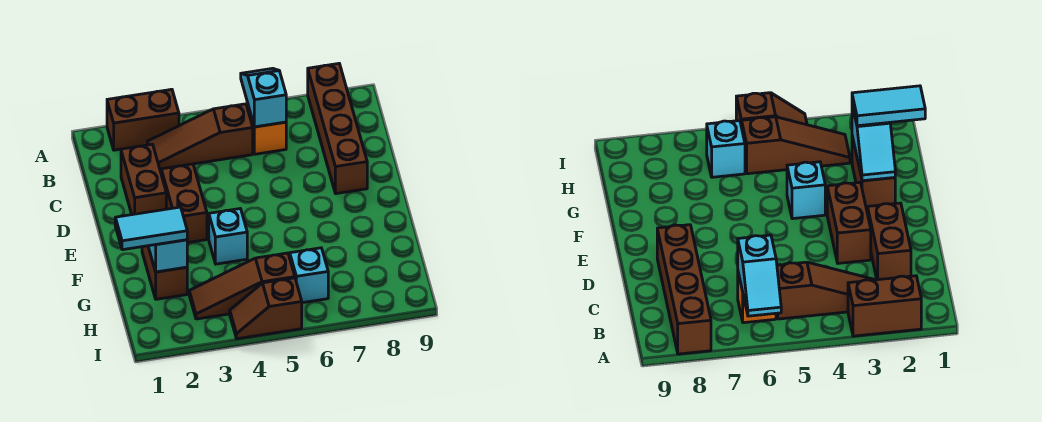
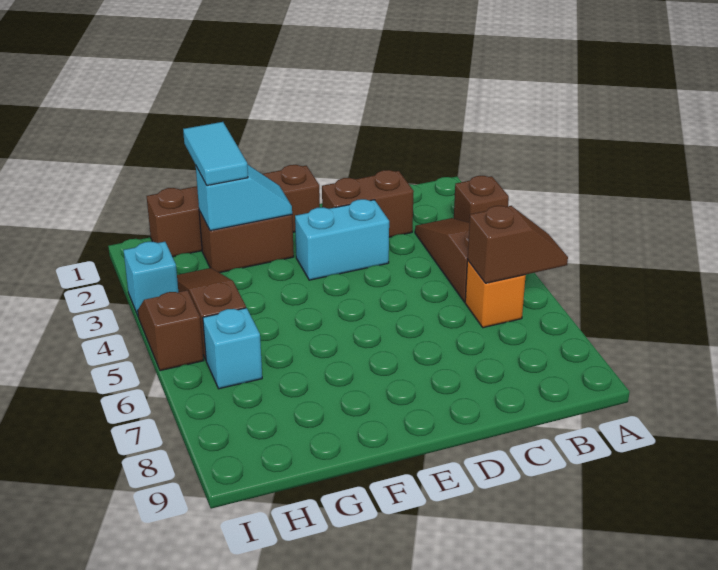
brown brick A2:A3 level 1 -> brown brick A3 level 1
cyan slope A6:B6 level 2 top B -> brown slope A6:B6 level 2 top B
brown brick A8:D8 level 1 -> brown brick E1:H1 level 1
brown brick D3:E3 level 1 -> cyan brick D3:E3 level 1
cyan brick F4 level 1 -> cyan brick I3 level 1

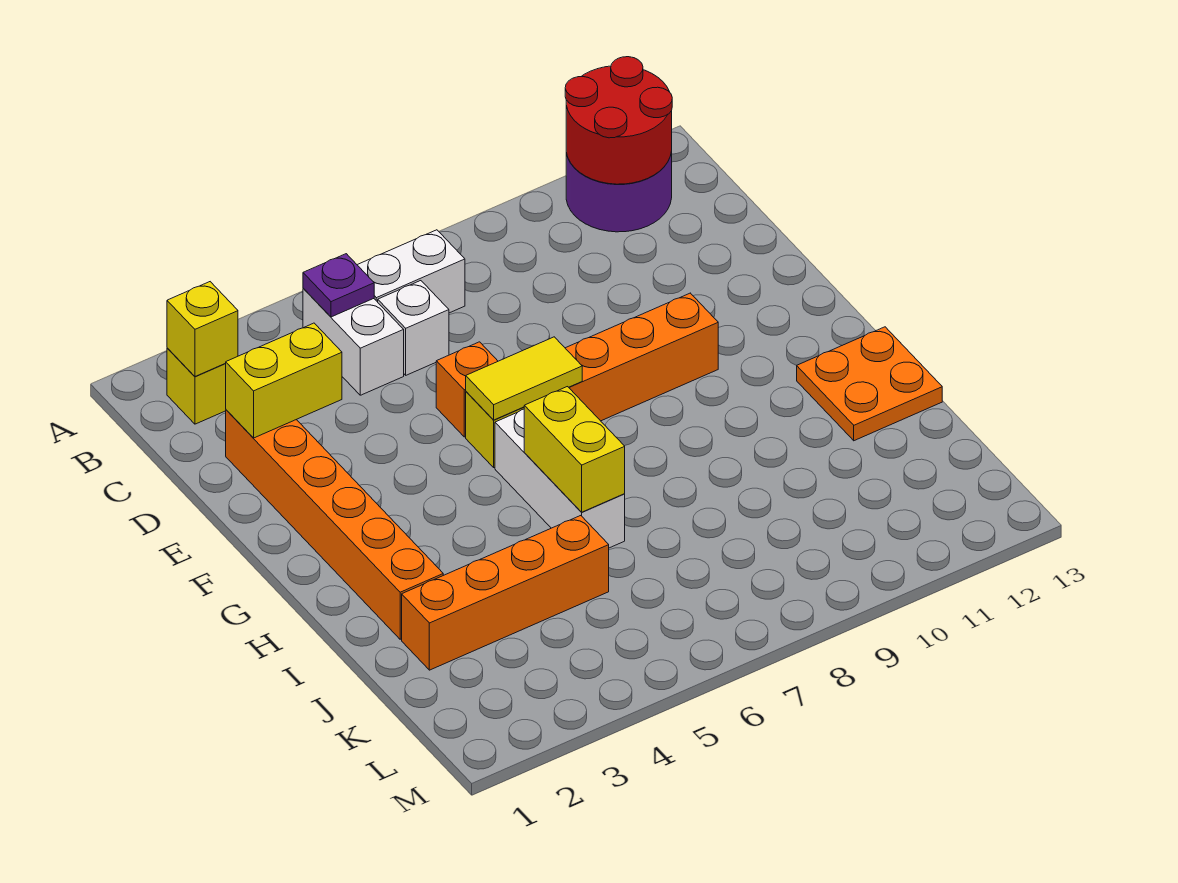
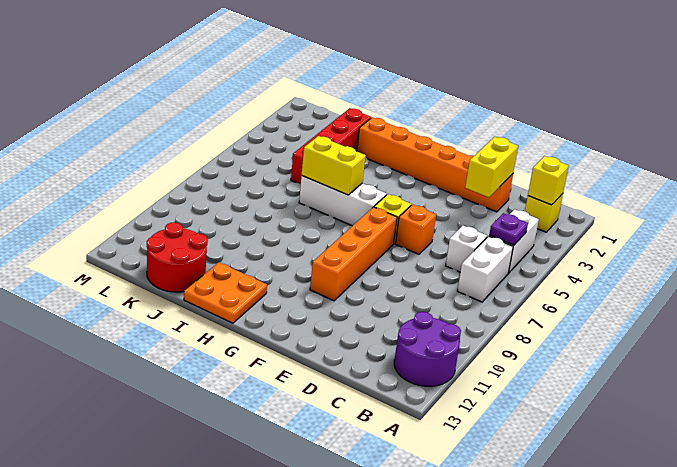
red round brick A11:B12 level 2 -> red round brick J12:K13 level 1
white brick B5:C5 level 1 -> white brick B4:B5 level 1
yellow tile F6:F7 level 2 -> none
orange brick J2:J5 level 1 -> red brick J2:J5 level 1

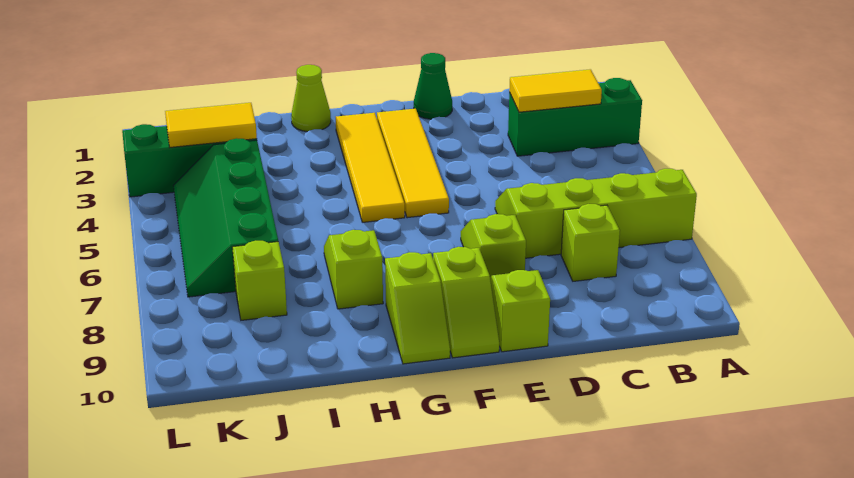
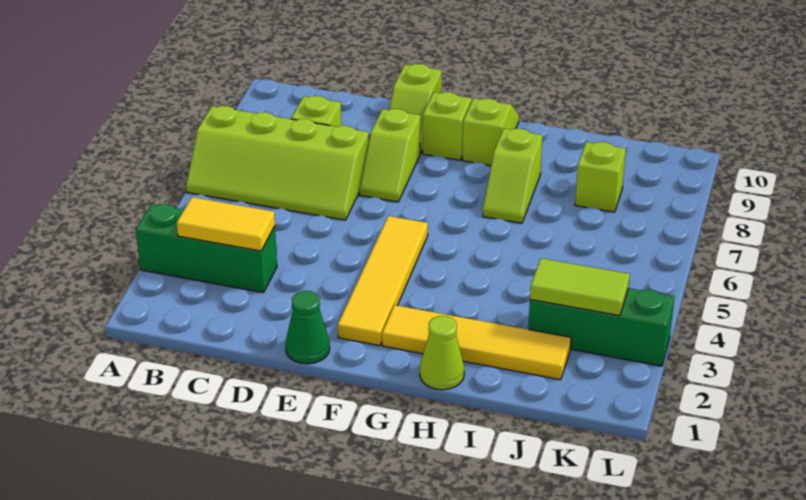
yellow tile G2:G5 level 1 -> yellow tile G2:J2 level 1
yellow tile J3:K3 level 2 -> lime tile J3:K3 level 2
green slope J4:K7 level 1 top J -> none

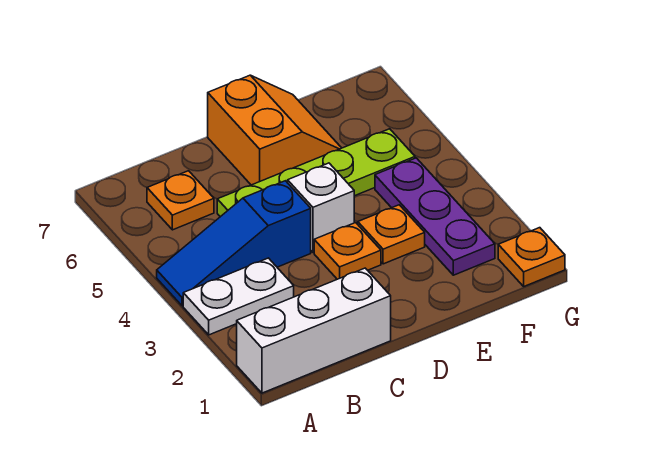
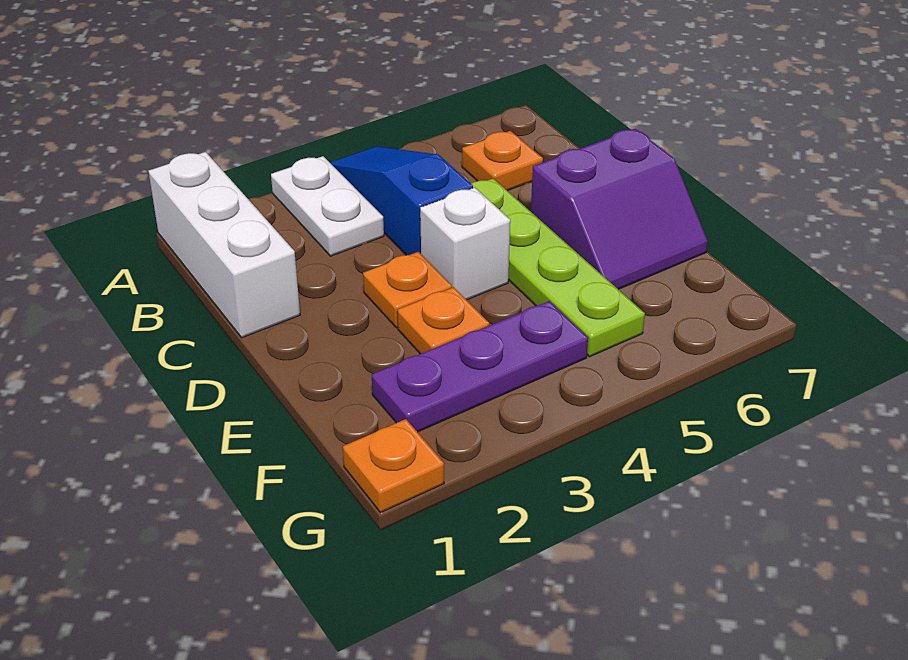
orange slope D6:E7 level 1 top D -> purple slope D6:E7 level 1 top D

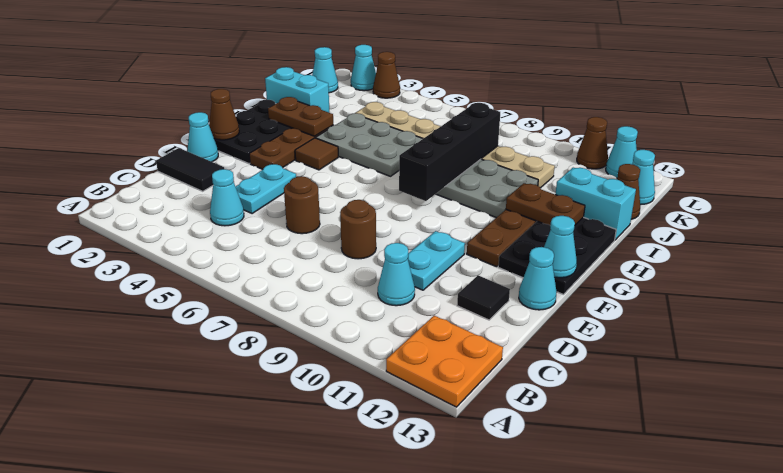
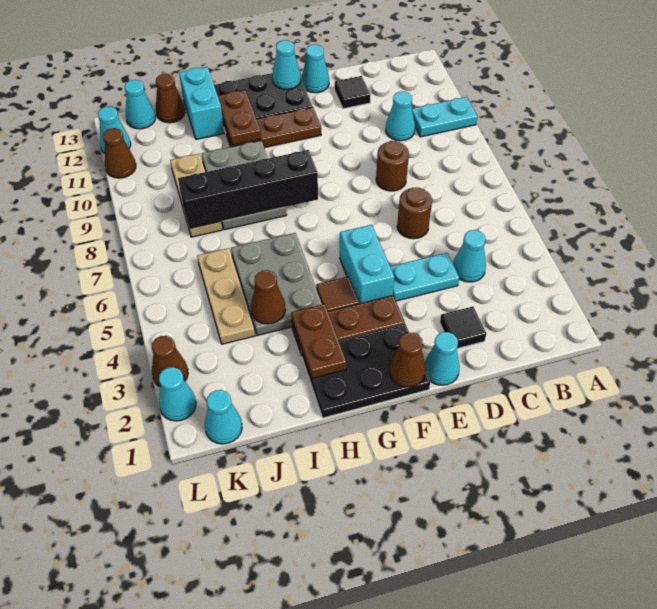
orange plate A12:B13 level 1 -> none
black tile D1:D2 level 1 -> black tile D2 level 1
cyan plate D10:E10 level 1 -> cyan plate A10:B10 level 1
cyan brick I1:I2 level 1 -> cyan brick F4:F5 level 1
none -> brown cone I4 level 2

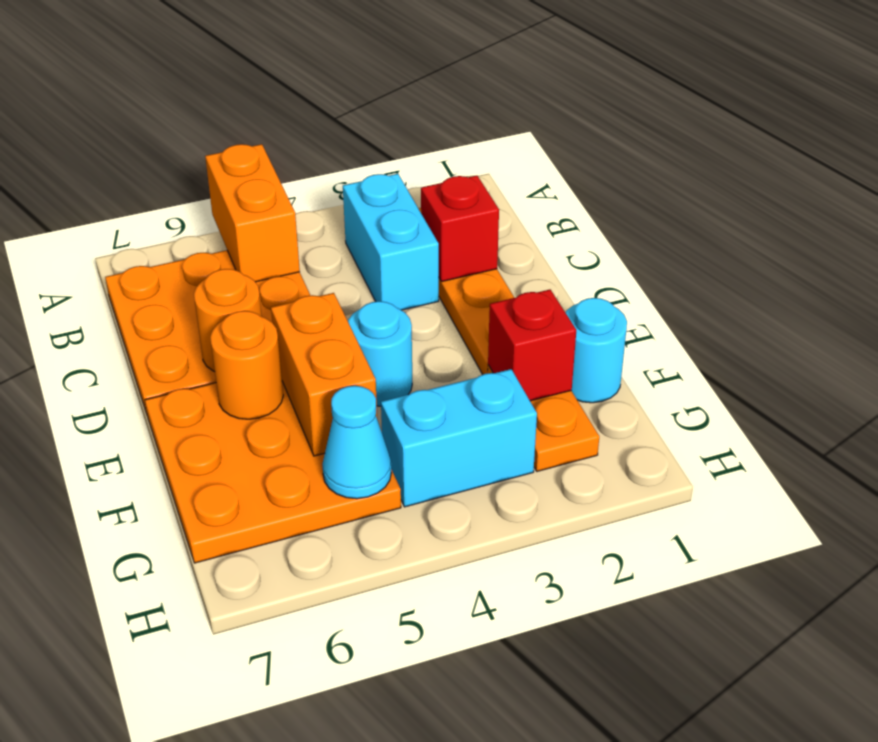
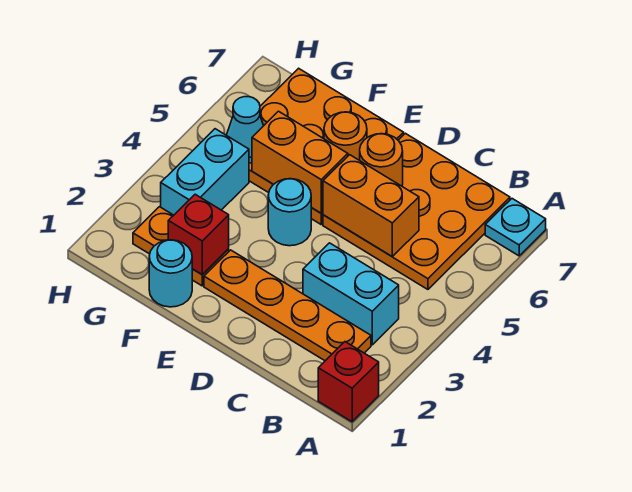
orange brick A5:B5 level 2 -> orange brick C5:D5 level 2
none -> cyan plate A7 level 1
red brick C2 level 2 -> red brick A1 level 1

——————————

-- Exercise goal --
A word-for-word copy of the entries above is needed, with every picture dropped.

-- Written answer --
brown brick A2:A3 level 1 -> brown brick A3 level 1
cyan slope A6:B6 level 2 top B -> brown slope A6:B6 level 2 top B
brown brick A8:D8 level 1 -> brown brick E1:H1 level 1
brown brick D3:E3 level 1 -> cyan brick D3:E3 level 1
cyan brick F4 level 1 -> cyan brick I3 level 1

red round brick A11:B12 level 2 -> red round brick J12:K13 level 1
white brick B5:C5 level 1 -> white brick B4:B5 level 1
yellow tile F6:F7 level 2 -> none
orange brick J2:J5 level 1 -> red brick J2:J5 level 1

yellow tile G2:G5 level 1 -> yellow tile G2:J2 level 1
yellow tile J3:K3 level 2 -> lime tile J3:K3 level 2
green slope J4:K7 level 1 top J -> none

orange slope D6:E7 level 1 top D -> purple slope D6:E7 level 1 top D

orange plate A12:B13 level 1 -> none
black tile D1:D2 level 1 -> black tile D2 level 1
cyan plate D10:E10 level 1 -> cyan plate A10:B10 level 1
cyan brick I1:I2 level 1 -> cyan brick F4:F5 level 1
none -> brown cone I4 level 2

orange brick A5:B5 level 2 -> orange brick C5:D5 level 2
none -> cyan plate A7 level 1
red brick C2 level 2 -> red brick A1 level 1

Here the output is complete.